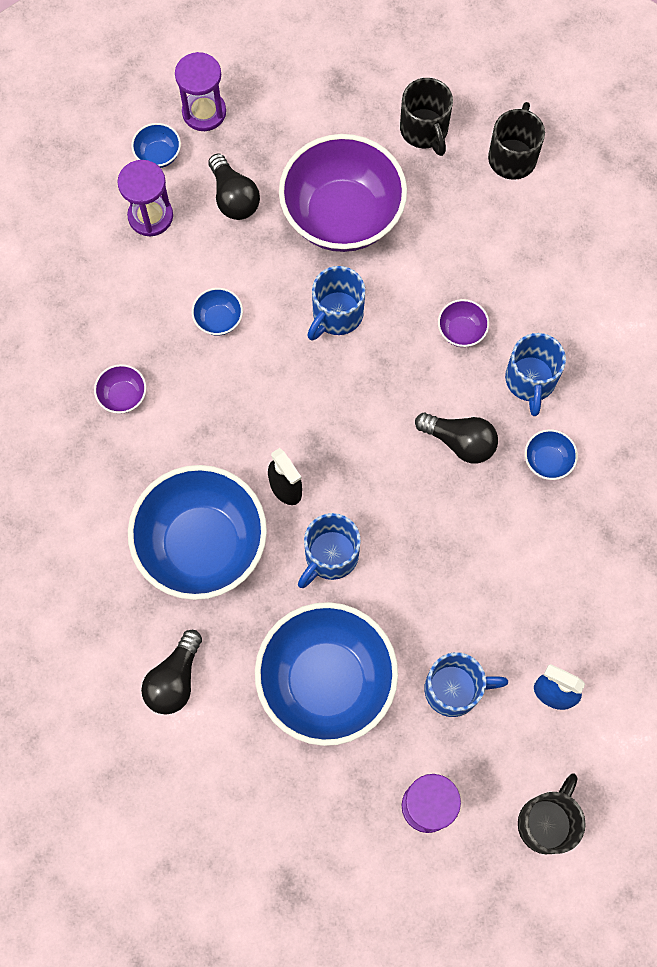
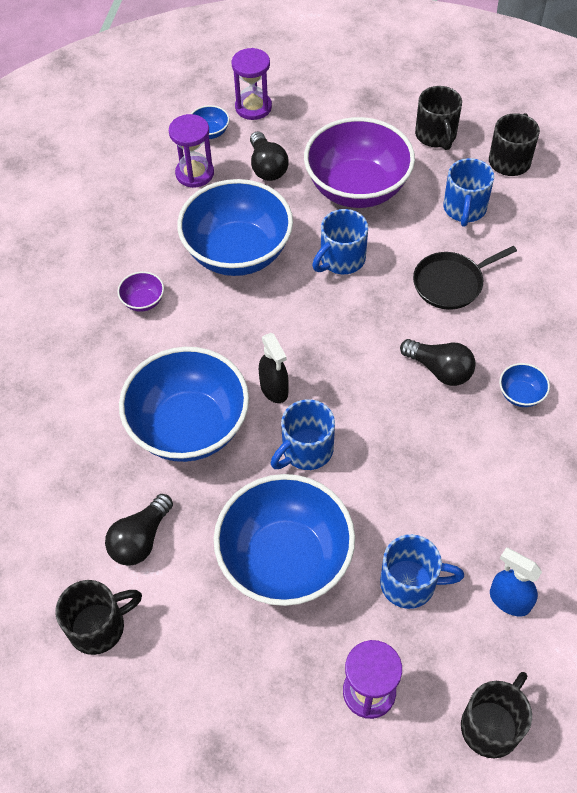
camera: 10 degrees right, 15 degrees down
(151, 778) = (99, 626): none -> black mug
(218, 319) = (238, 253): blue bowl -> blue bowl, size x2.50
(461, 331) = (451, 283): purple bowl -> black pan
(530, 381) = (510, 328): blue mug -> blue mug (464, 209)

::::

- **Work request**
Would you please set down the lines from the one with "(151, 778) = (99, 626): none -> black mug" to the end of the data above, exactly and without any other lines?

- **Result of this task**
(151, 778) = (99, 626): none -> black mug
(218, 319) = (238, 253): blue bowl -> blue bowl, size x2.50
(461, 331) = (451, 283): purple bowl -> black pan
(530, 381) = (510, 328): blue mug -> blue mug (464, 209)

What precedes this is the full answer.